◆ **AVAILABLE DATA**
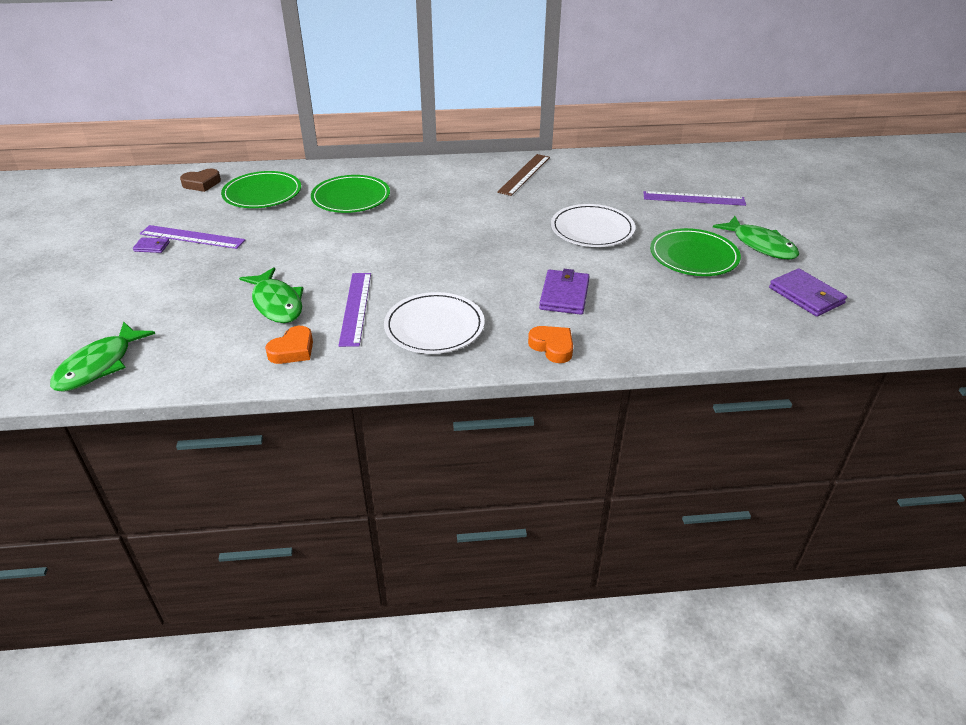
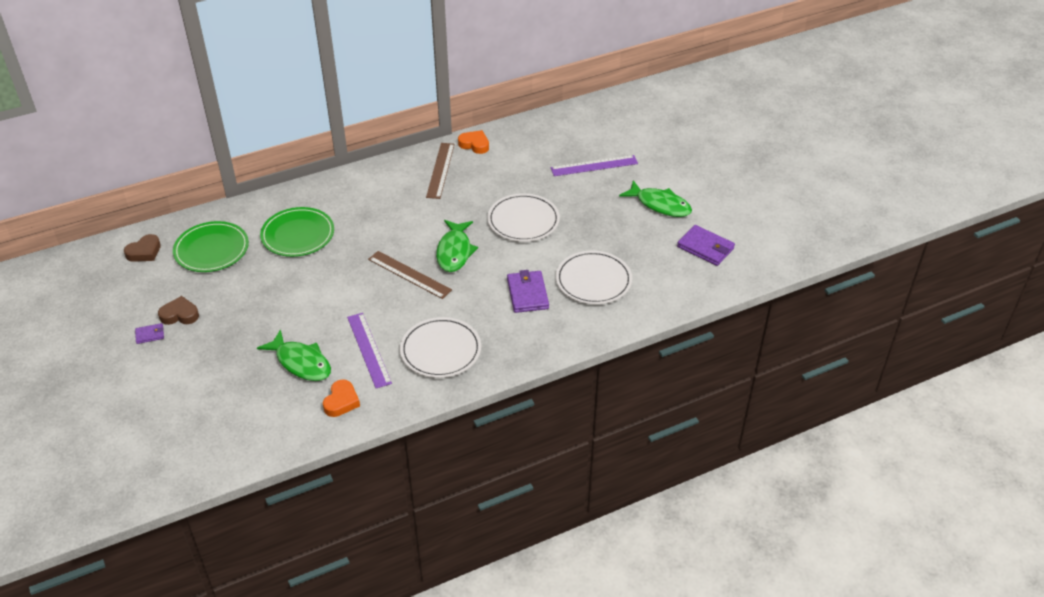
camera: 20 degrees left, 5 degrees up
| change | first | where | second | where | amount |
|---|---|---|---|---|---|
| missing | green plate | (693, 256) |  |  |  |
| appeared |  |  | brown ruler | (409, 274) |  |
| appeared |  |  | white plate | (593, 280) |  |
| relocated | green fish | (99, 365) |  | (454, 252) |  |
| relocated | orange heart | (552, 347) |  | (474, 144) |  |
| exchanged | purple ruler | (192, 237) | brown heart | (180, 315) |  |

◆ **WHAT IS EXPECTED**
Only the lines from the one containing "missing | green" through the last line of the records above are to be reproduced, exactly and with both ends included.

◆ **SOLVED PROBLEM**
| missing | green plate | (693, 256) |  |  |  |
| appeared |  |  | brown ruler | (409, 274) |  |
| appeared |  |  | white plate | (593, 280) |  |
| relocated | green fish | (99, 365) |  | (454, 252) |  |
| relocated | orange heart | (552, 347) |  | (474, 144) |  |
| exchanged | purple ruler | (192, 237) | brown heart | (180, 315) |  |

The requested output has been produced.